─── Task material ───
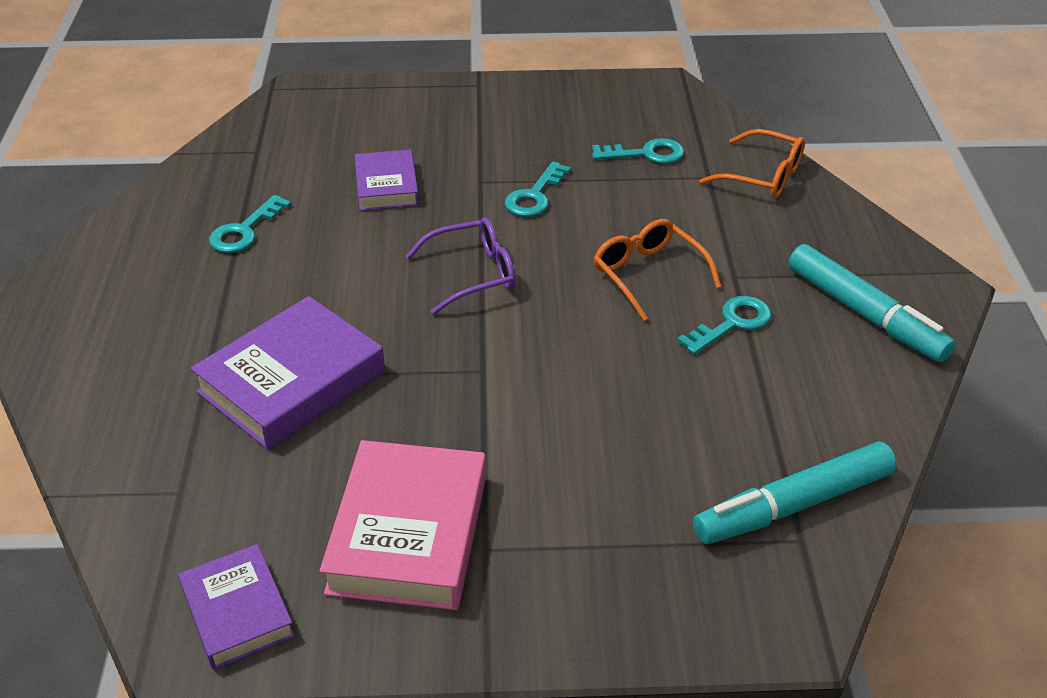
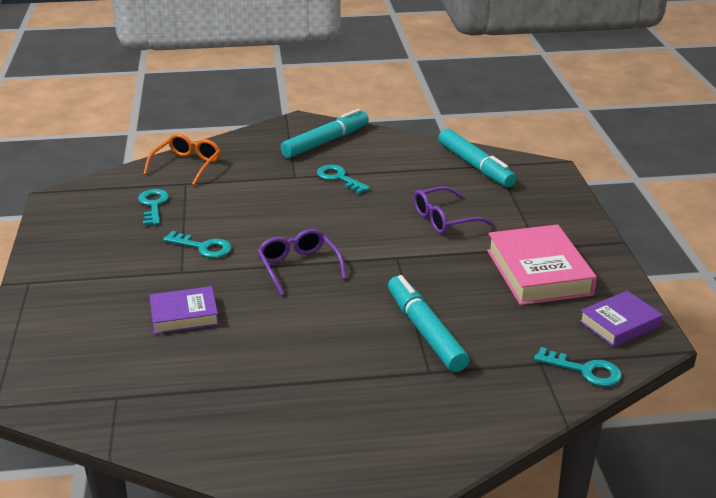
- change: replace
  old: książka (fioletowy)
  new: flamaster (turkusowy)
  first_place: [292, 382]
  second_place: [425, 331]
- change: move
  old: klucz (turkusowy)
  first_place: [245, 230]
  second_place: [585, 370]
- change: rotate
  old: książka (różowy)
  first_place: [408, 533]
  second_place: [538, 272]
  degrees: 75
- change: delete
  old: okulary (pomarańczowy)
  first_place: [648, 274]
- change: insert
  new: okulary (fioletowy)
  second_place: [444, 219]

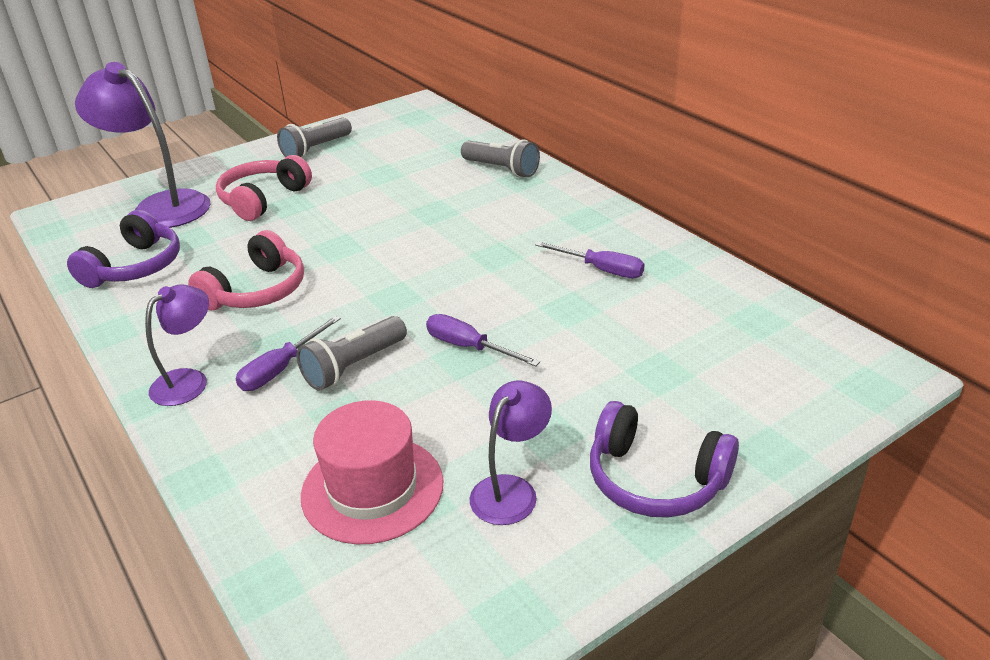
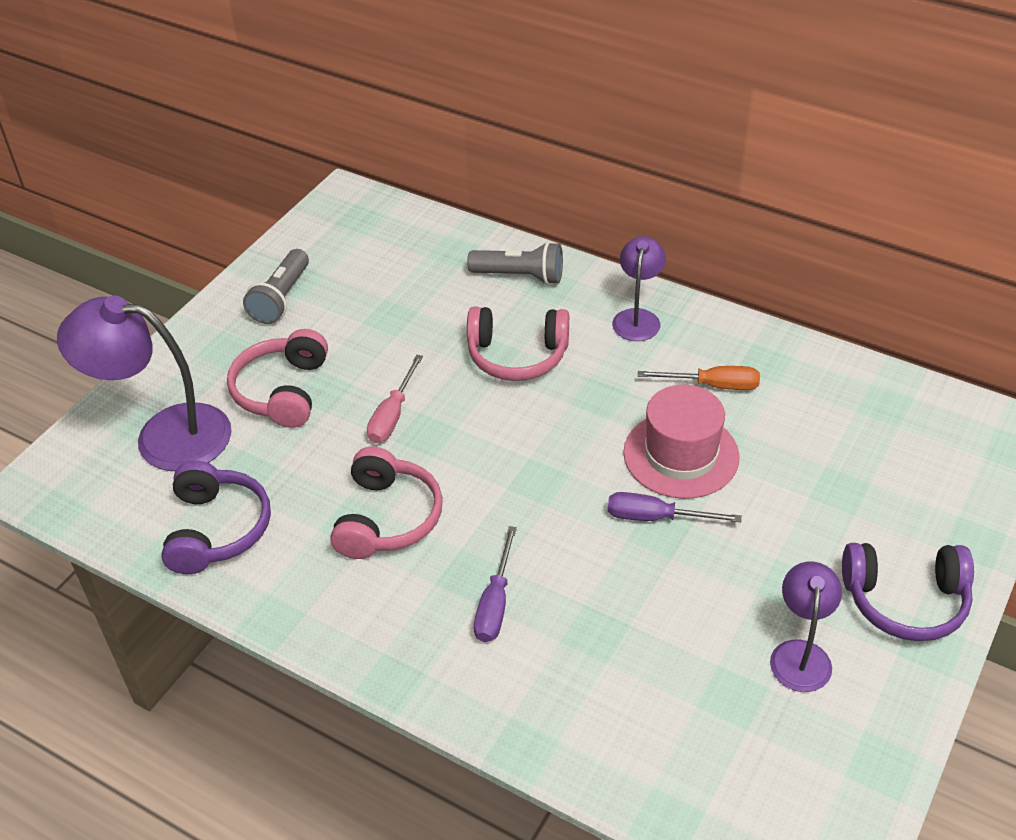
- change: move
  old: lampka (fioletowy)
  first_place: [189, 381]
  second_place: [637, 318]
- change: delete
  old: latarka (szary)
  first_place: [354, 366]
- change: move
  old: kapelusz (różowy)
  first_place: [372, 489]
  second_place: [681, 455]
- change: recolor
  old: śrubokręt (fioletowy)
  new: śrubokręt (pomarańczowy)
  first_place: [601, 270]
  second_place: [713, 385]
- change: insert
  new: śrubokręt (różowy)
  second_place: [392, 415]
- change: insert
  new: słuchawki (różowy)
  second_place: [517, 356]

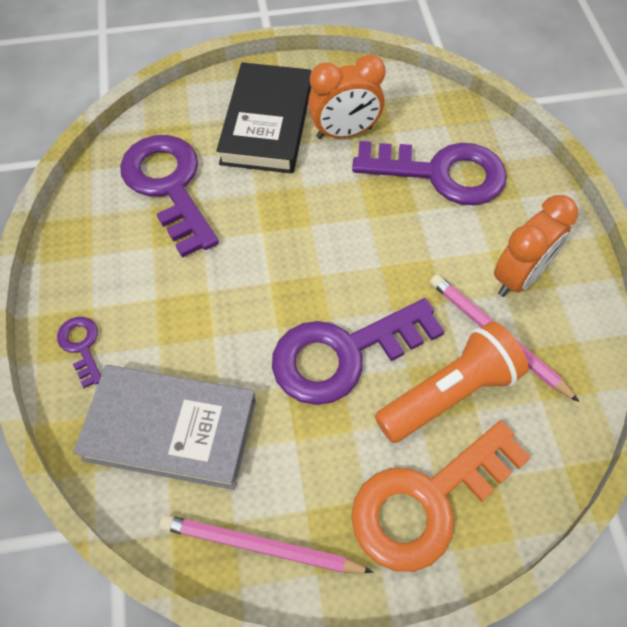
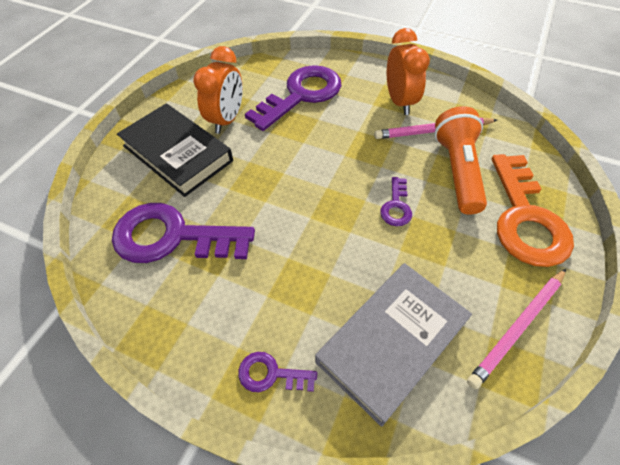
- change: resize
  old: klucz (fioletowy)
  first_place: [343, 354]
  second_place: [396, 206]
  factor: 0.46

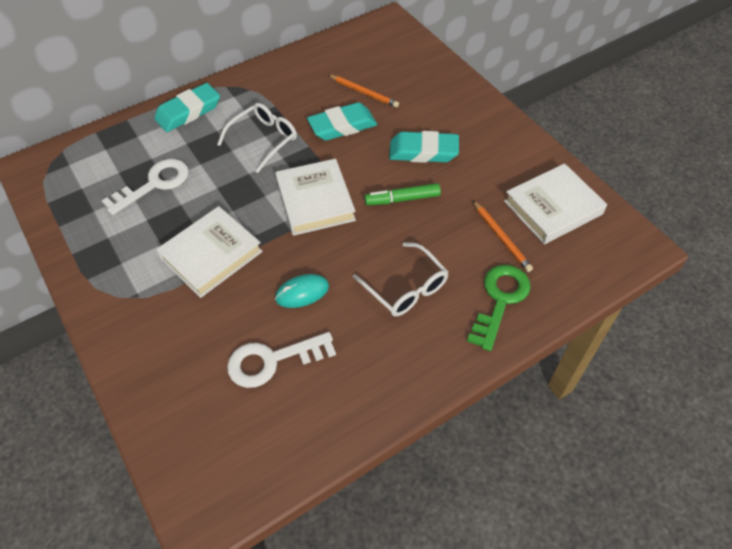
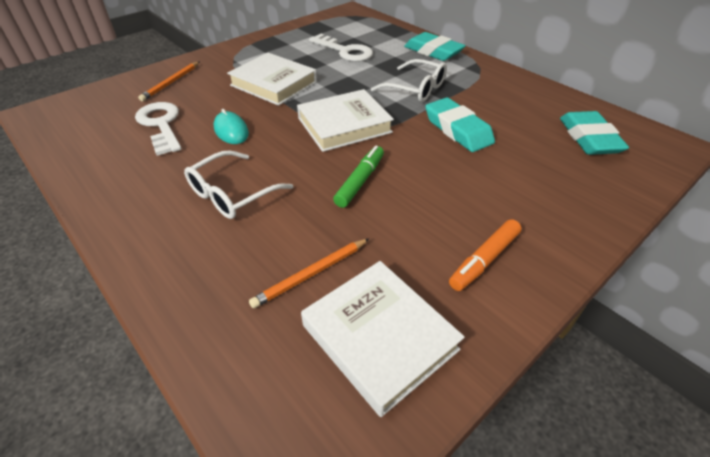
- change: move
  old: ołówek (pomarańczowy)
  first_place: [363, 92]
  second_place: [171, 82]
- change: rotate
  old: flamaster (zielony)
  first_place: [402, 199]
  second_place: [360, 181]
  degrees: 45
- change: move
  old: gumka do mazania (turkusowy)
  first_place: [423, 151]
  second_place: [589, 138]
- change: delete
  old: klucz (zielony)
  first_place: [500, 300]
- change: insert
  new: flamaster (pomarańczowy)
  second_place: [484, 260]

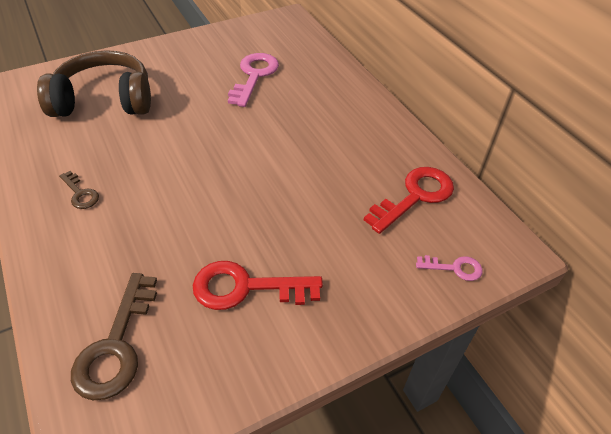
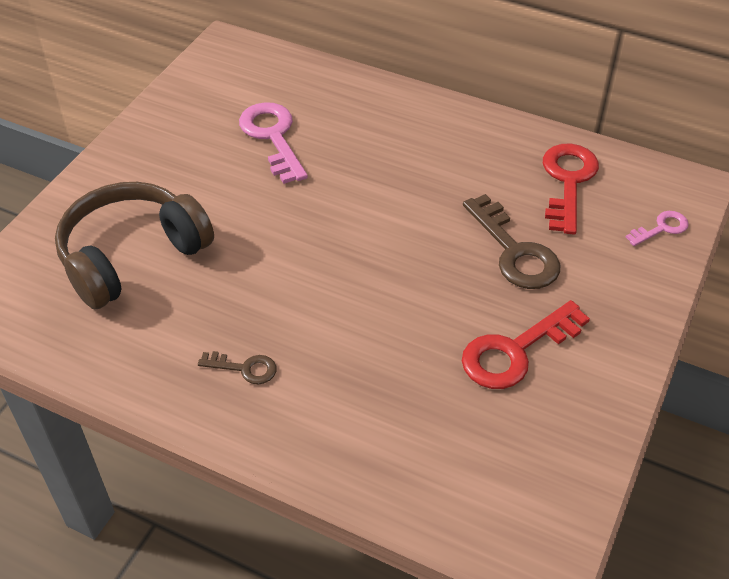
- change: move
  old: klucz (brązowy)
  first_place: [116, 346]
  second_place: [514, 251]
───
> _What is expected_: Reproduce each line of the material containing the word "książka".

> _Reply to the exercise_:
  old: książka (fioletowy)
  old: książka (różowy)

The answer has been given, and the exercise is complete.